== MATERIAL FOR THE TASK ==

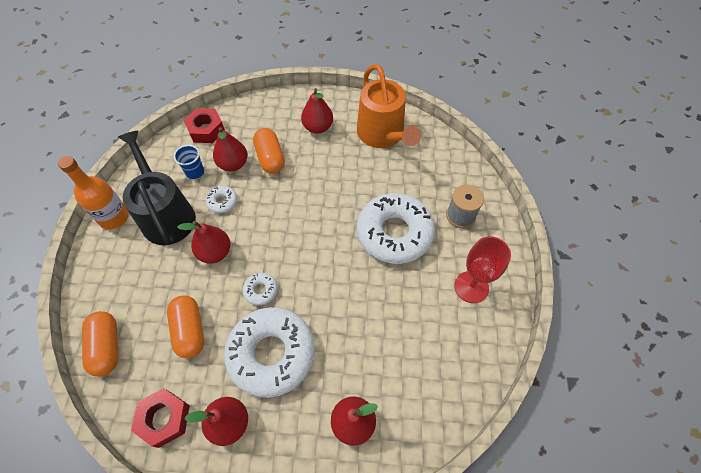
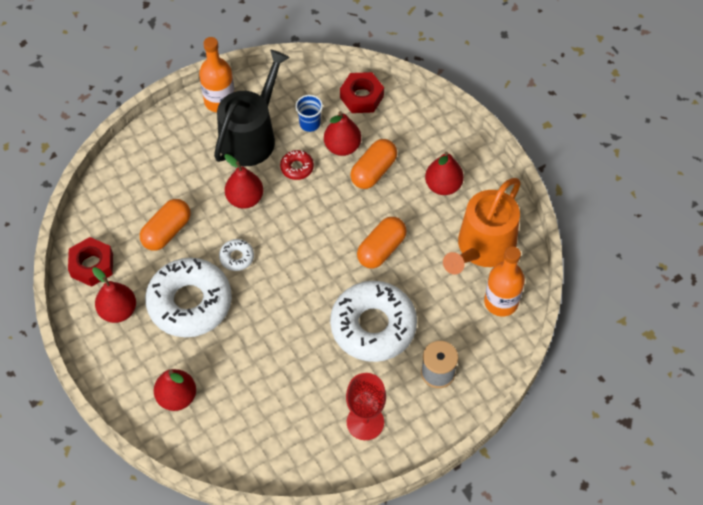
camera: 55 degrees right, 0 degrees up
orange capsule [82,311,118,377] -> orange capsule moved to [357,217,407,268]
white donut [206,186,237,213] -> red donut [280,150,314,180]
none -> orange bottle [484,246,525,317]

===
== MATERIAL FOR THE TASK ==

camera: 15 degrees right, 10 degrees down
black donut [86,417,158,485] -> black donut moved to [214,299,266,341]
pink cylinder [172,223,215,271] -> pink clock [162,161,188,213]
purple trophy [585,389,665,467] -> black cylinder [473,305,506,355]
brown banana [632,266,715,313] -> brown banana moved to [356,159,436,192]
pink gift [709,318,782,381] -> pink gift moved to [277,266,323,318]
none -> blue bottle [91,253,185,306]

===

→ ACTION ITEM
Count the lines above that contain the word "donut". Write only the number.

→ COMPLETED EXERCISE
2